[THE TASK] Print the data below exactly, but only the lines from the one containing "blue star [732,361,810,438]" down to the one containing "yellow cupcake [695,197,746,259]", inclusive.

────────

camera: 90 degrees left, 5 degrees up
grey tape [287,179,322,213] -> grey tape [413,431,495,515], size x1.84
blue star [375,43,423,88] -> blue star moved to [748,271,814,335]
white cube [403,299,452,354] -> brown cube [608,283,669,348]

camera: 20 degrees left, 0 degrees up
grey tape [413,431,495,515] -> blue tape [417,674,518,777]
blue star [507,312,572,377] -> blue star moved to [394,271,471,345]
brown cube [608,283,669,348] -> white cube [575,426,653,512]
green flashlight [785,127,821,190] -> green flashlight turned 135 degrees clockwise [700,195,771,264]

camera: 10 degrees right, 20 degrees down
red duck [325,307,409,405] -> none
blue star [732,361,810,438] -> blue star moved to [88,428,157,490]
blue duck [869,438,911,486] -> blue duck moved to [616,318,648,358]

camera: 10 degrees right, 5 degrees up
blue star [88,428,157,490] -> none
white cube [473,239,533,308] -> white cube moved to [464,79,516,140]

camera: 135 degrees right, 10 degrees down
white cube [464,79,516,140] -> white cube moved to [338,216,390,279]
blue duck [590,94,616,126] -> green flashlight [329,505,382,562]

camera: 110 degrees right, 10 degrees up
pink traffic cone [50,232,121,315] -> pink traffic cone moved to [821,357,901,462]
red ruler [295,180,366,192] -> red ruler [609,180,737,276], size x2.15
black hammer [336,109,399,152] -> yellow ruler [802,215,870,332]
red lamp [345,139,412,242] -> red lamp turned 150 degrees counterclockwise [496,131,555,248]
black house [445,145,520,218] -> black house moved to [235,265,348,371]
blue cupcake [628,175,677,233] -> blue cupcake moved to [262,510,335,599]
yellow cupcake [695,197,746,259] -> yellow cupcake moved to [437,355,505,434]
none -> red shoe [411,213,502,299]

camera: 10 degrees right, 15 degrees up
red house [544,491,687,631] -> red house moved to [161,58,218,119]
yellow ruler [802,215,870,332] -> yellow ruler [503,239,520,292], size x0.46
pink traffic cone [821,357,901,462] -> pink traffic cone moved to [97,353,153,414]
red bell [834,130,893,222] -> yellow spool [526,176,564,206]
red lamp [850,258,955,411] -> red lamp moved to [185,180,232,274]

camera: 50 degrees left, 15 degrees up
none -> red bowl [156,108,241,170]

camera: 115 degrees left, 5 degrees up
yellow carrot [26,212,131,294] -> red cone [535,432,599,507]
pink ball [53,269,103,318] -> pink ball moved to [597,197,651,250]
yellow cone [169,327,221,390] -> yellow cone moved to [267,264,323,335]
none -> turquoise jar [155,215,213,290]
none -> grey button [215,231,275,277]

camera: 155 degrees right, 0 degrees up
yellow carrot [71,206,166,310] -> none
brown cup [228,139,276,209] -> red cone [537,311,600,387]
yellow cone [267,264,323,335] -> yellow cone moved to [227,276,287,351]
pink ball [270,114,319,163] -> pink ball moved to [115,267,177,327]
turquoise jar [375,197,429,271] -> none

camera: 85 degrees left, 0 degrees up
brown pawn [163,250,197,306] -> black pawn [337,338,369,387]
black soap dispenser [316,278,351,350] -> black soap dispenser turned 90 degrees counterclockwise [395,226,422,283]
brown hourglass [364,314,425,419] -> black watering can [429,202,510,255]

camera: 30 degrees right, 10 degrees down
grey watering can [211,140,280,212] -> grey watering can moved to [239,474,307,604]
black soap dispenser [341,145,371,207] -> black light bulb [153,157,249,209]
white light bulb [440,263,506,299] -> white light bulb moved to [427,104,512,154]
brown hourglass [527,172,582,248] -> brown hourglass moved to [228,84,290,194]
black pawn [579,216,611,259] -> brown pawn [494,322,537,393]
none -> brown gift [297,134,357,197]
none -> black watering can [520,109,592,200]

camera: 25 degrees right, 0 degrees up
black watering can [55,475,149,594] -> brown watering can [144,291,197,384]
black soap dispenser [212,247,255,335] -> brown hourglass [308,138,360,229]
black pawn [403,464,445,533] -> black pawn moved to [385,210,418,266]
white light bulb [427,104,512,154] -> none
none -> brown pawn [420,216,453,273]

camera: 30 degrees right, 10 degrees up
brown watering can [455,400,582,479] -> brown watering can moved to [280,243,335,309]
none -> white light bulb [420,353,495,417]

────────

[RESPONSE TO THIS EXERCISE]
blue star [732,361,810,438] -> blue star moved to [88,428,157,490]
blue duck [869,438,911,486] -> blue duck moved to [616,318,648,358]

camera: 10 degrees right, 5 degrees up
blue star [88,428,157,490] -> none
white cube [473,239,533,308] -> white cube moved to [464,79,516,140]

camera: 135 degrees right, 10 degrees down
white cube [464,79,516,140] -> white cube moved to [338,216,390,279]
blue duck [590,94,616,126] -> green flashlight [329,505,382,562]

camera: 110 degrees right, 10 degrees up
pink traffic cone [50,232,121,315] -> pink traffic cone moved to [821,357,901,462]
red ruler [295,180,366,192] -> red ruler [609,180,737,276], size x2.15
black hammer [336,109,399,152] -> yellow ruler [802,215,870,332]
red lamp [345,139,412,242] -> red lamp turned 150 degrees counterclockwise [496,131,555,248]
black house [445,145,520,218] -> black house moved to [235,265,348,371]
blue cupcake [628,175,677,233] -> blue cupcake moved to [262,510,335,599]
yellow cupcake [695,197,746,259] -> yellow cupcake moved to [437,355,505,434]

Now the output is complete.